### Aim of the exercise:
A verbatim transcript of the data that follows, free of images, is the expected result.
Start of Data provided
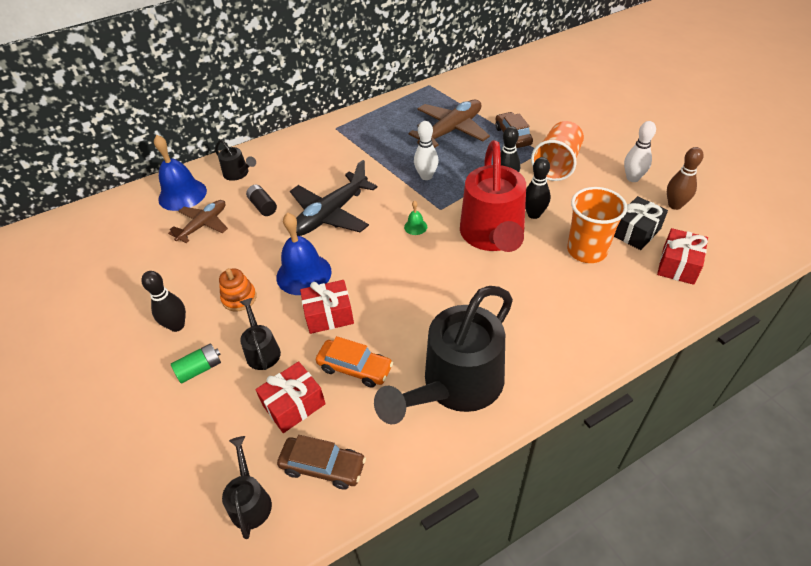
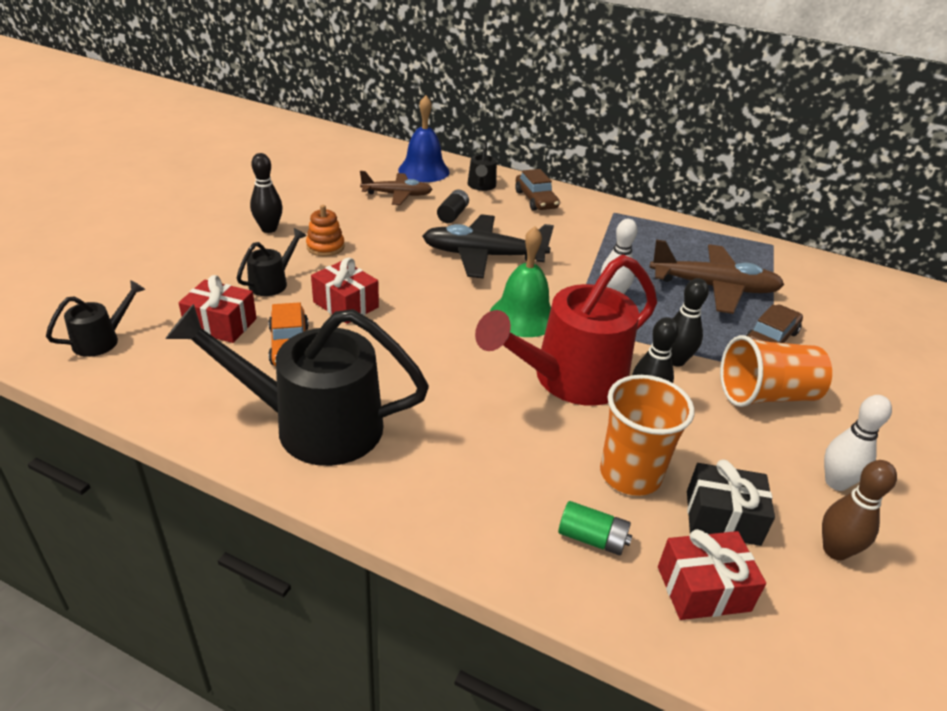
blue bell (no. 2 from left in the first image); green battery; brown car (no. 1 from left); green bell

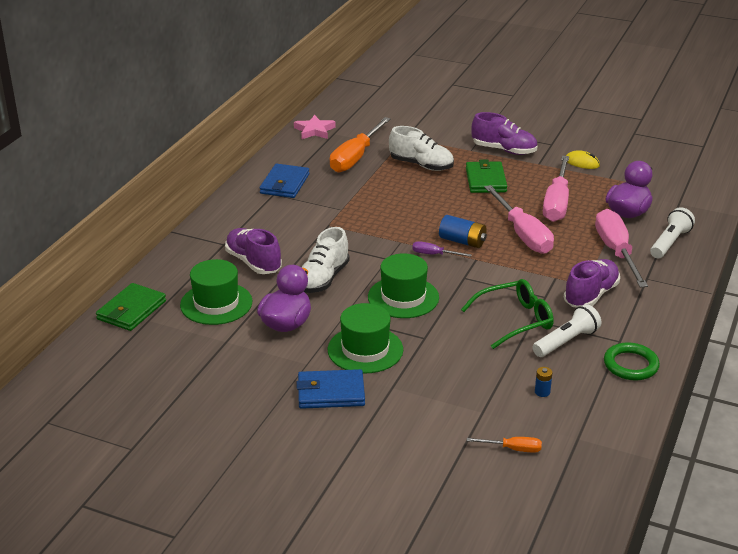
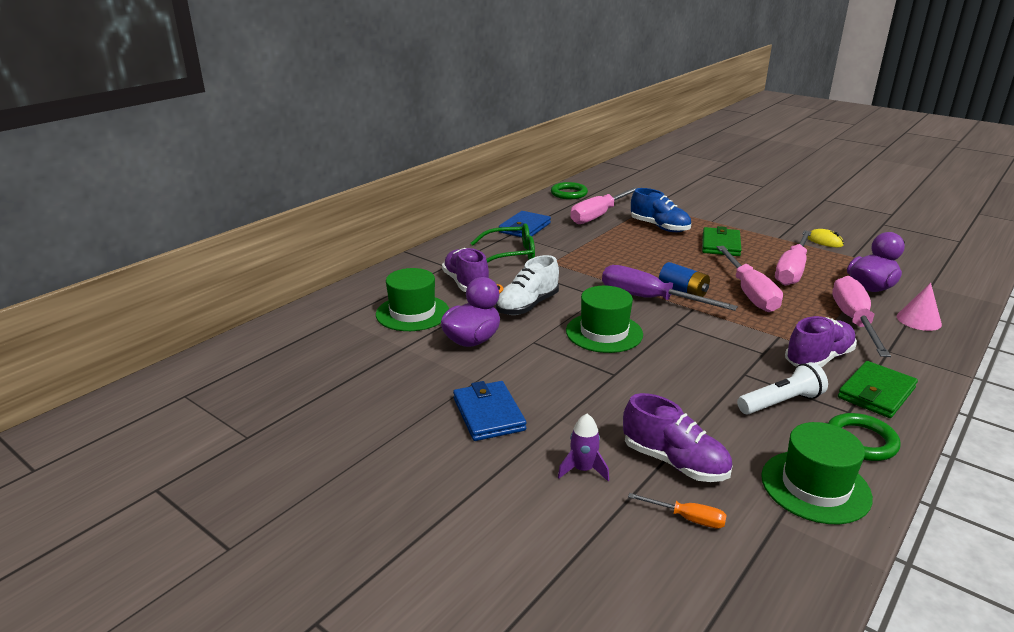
blue battery (no. 2 from left in the first image); purple rocket; green wallet (no. 2 from left); green hat (no. 3 from left); green glasses; purple shoe (no. 2 from left); green ring (no. 1 from left); pink cone; pink screwdriver (no. 1 from left); blue shoe; blue wallet (no. 1 from left); purple screwdriver

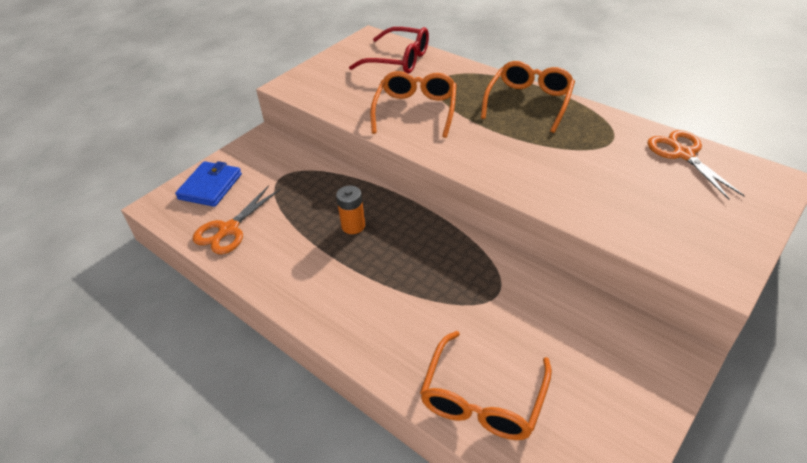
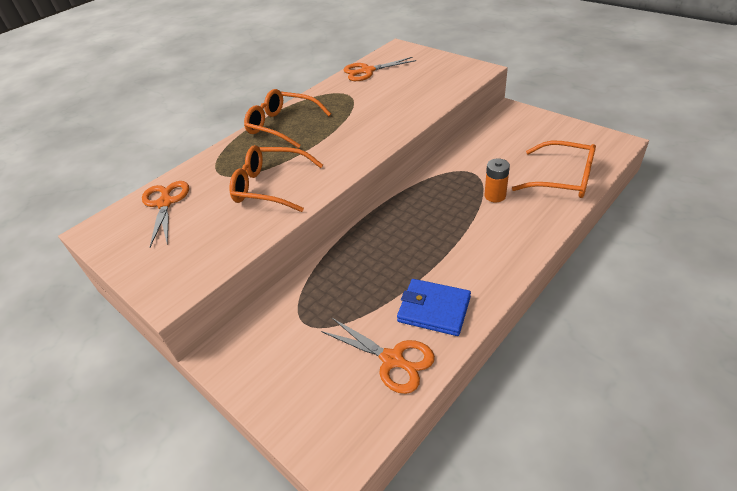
blue wallet; orange battery; orange scissors (no. 1 from left)

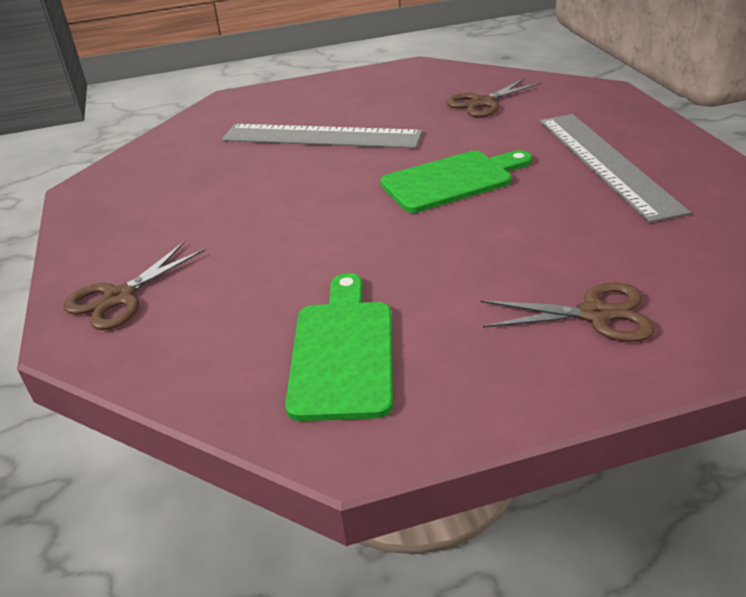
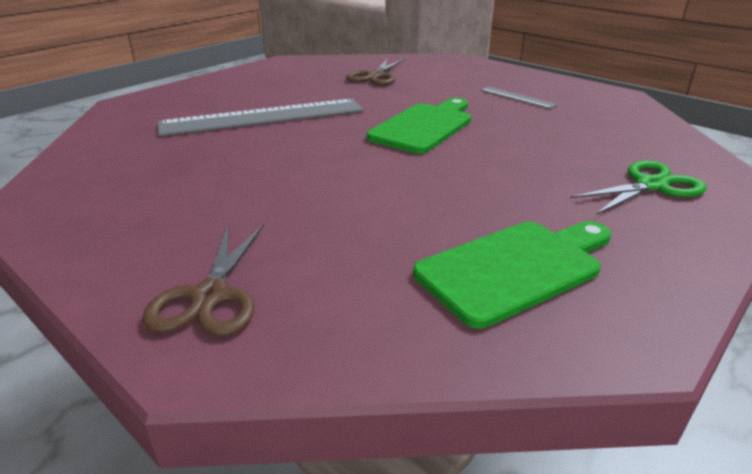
green scissors; green cutting board (no. 2 from left); grey ruler (no. 2 from left)

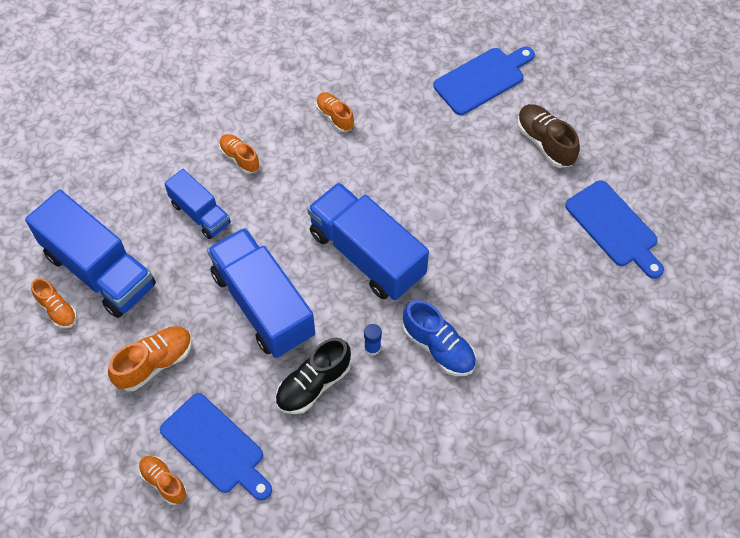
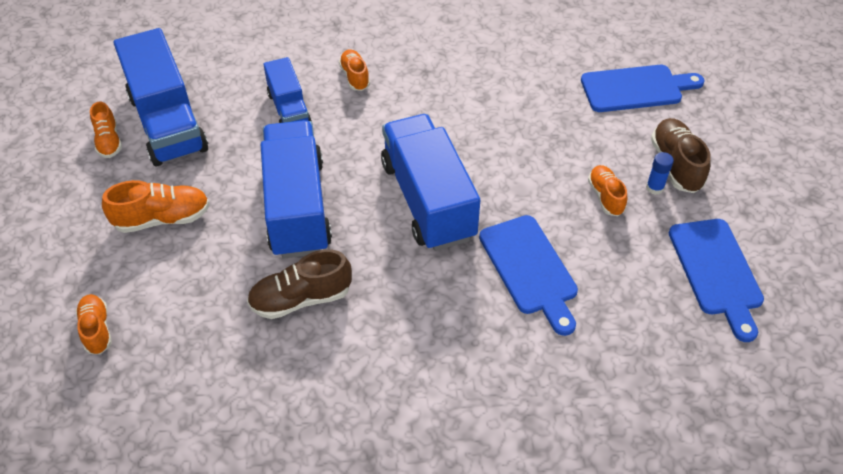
blue shoe; blue cutting board (no. 1 from left); orange shoe (no. 5 from left); blue glue stick; brown shoe (no. 1 from left)

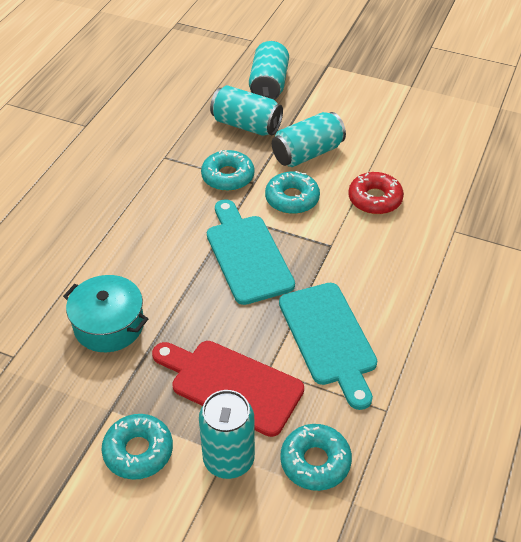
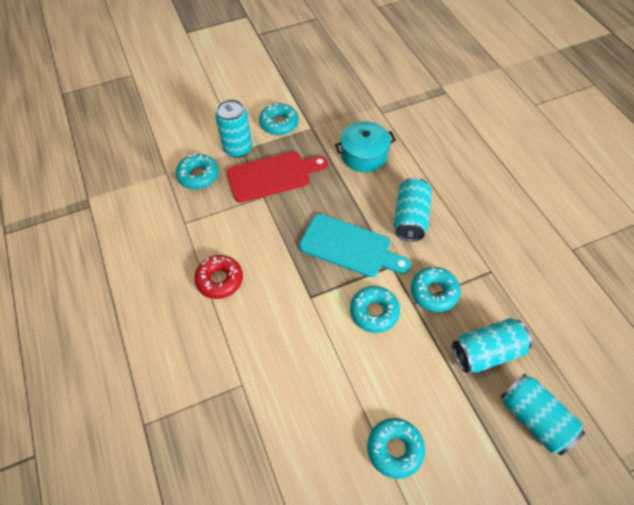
turquoise cutting board (no. 2 from left in the first image); turquoise donut (no. 4 from left); turquoise can (no. 2 from left); red donut

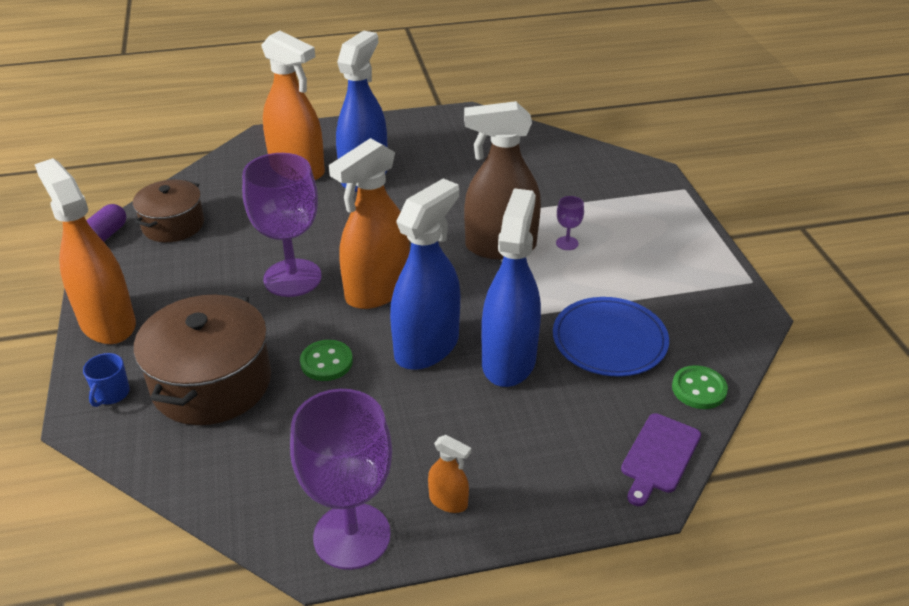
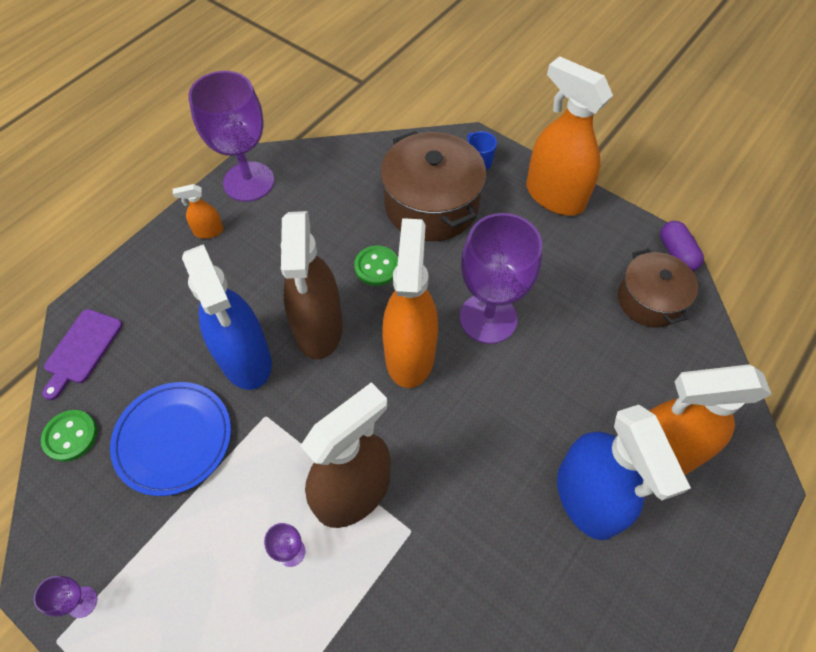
purple goblet (no. 1 from left); brown spray bottle (no. 1 from left); orange spray bottle (no. 3 from left); purple cutting board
End of Data provided
### Solved exercise:
blue bell (no. 2 from left in the first image); green battery; brown car (no. 1 from left); green bell

blue battery (no. 2 from left in the first image); purple rocket; green wallet (no. 2 from left); green hat (no. 3 from left); green glasses; purple shoe (no. 2 from left); green ring (no. 1 from left); pink cone; pink screwdriver (no. 1 from left); blue shoe; blue wallet (no. 1 from left); purple screwdriver

blue wallet; orange battery; orange scissors (no. 1 from left)

green scissors; green cutting board (no. 2 from left); grey ruler (no. 2 from left)

blue shoe; blue cutting board (no. 1 from left); orange shoe (no. 5 from left); blue glue stick; brown shoe (no. 1 from left)

turquoise cutting board (no. 2 from left in the first image); turquoise donut (no. 4 from left); turquoise can (no. 2 from left); red donut

purple goblet (no. 1 from left); brown spray bottle (no. 1 from left); orange spray bottle (no. 3 from left); purple cutting board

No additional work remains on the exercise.